PROBLEM TO SOLVE
A copy is needed of each line in the records that has the word "green".

Extracted records:
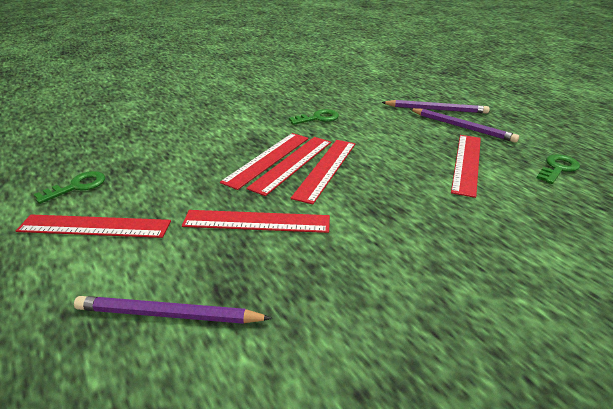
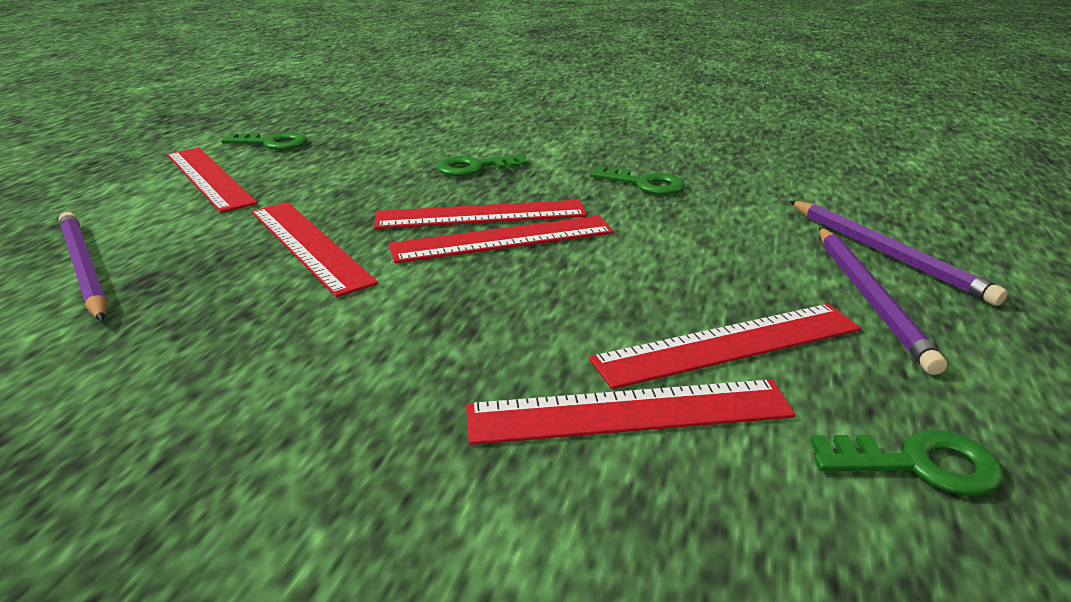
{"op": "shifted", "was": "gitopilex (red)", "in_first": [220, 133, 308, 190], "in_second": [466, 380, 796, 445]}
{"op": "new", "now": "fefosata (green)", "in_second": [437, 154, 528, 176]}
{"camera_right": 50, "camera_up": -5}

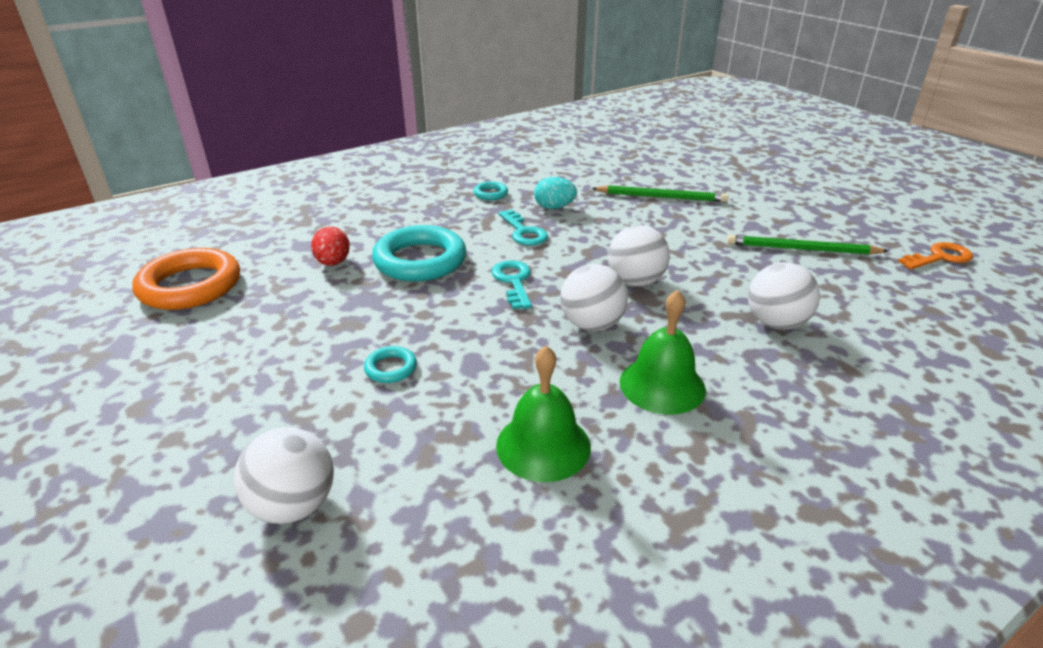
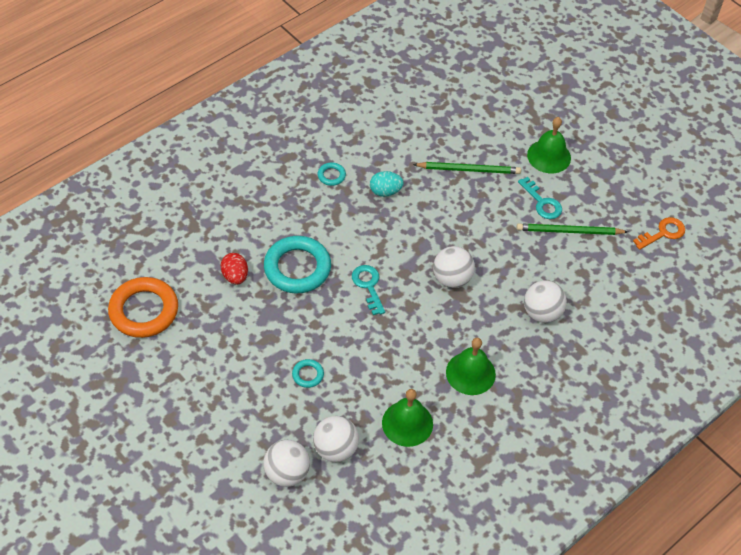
{"op": "shifted", "was": "fefosata (turquoise)", "in_first": [498, 210, 548, 245], "in_second": [518, 177, 562, 219]}
{"op": "shifted", "was": "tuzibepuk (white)", "in_first": [560, 264, 628, 331], "in_second": [313, 416, 359, 462]}
{"op": "new", "now": "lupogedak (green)", "in_second": [527, 117, 571, 173]}
{"camera_right": -10, "camera_up": 20}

ANSWER TO THE PROBLEM
{"op": "new", "now": "fefosata (green)", "in_second": [437, 154, 528, 176]}
{"op": "new", "now": "lupogedak (green)", "in_second": [527, 117, 571, 173]}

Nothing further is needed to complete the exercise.